### ACTION ITEM
Extract all lines from the data beneath that include the word "brown".

(DATA PROVIDED Opens)

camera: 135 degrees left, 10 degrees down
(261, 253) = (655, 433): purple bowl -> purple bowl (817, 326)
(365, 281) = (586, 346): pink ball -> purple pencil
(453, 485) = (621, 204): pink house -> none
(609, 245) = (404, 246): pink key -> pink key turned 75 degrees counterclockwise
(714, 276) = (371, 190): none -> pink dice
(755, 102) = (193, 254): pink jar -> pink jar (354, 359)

(DATA PROVIDED Closes)
(DATA PROVIDED Opens)

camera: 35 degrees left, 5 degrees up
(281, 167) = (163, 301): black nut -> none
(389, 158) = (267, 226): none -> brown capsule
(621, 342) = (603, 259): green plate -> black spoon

(DATA PROVIDED Closes)
(DATA PROVIDED Opens)

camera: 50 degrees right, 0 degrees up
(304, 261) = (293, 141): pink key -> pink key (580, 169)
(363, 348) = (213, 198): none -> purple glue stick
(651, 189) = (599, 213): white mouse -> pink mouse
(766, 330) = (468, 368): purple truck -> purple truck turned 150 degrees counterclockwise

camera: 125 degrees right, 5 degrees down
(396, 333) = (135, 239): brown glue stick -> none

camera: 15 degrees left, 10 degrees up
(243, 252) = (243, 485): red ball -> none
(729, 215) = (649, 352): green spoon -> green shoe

(DATA PROVIDED Closes)

### EXERCISE RESULT
(389, 158) = (267, 226): none -> brown capsule
(396, 333) = (135, 239): brown glue stick -> none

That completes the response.